Would you reproduce exactly the lines below from the one holding "camera: 15 degrees right, 5 degrees down" through the one holding "none -> Kopfhörer/rosa [604 296 686 378]", inclusive, and no others?

::::

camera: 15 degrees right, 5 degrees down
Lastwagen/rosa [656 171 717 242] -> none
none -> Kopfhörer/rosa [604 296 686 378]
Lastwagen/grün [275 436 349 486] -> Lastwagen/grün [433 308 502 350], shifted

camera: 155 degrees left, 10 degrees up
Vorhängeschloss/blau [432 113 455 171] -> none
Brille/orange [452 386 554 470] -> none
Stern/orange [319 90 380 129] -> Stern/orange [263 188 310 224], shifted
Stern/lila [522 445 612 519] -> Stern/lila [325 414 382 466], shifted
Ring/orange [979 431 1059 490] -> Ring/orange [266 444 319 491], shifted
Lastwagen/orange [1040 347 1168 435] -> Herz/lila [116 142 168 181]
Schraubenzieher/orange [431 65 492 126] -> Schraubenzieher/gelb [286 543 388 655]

::::

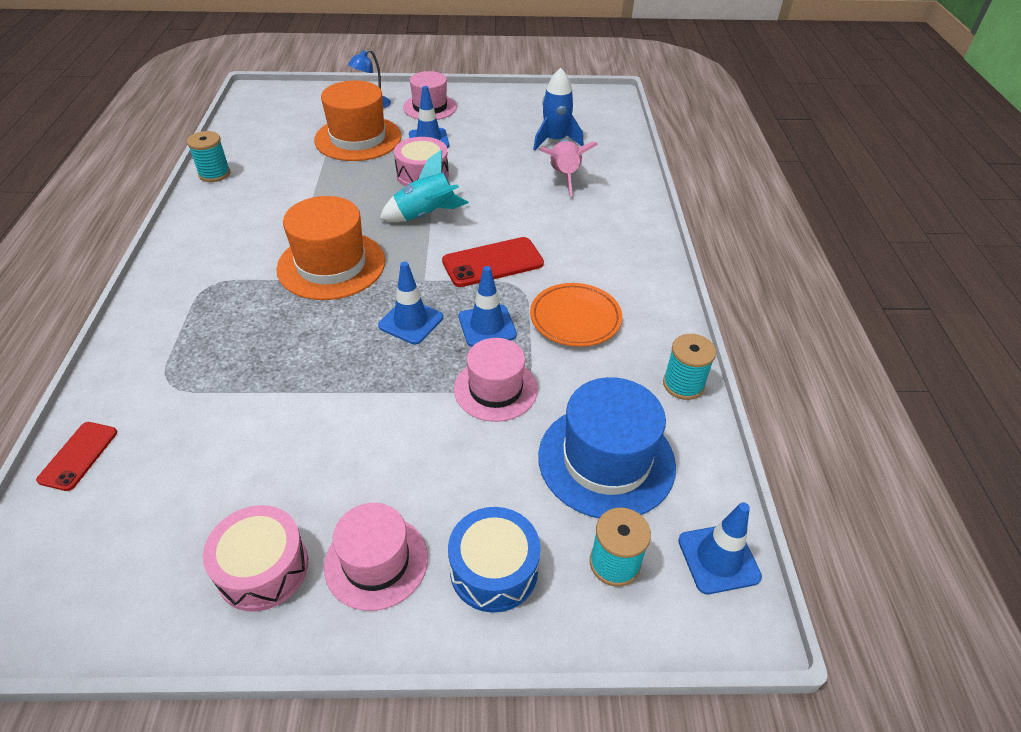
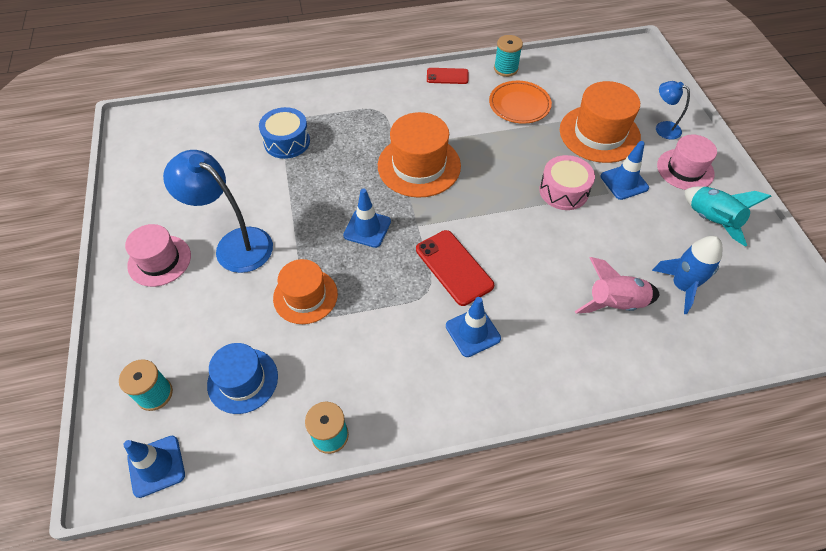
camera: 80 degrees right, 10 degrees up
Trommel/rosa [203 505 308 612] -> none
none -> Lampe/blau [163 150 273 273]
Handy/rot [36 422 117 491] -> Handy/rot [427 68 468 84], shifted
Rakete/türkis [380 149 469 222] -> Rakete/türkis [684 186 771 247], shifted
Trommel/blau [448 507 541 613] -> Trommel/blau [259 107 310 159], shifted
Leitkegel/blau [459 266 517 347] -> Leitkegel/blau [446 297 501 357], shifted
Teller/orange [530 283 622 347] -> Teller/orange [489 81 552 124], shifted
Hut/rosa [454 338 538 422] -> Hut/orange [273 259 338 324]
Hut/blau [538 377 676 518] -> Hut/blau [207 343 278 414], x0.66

::::

### Solution:
camera: 15 degrees right, 5 degrees down
Lastwagen/rosa [656 171 717 242] -> none
none -> Kopfhörer/rosa [604 296 686 378]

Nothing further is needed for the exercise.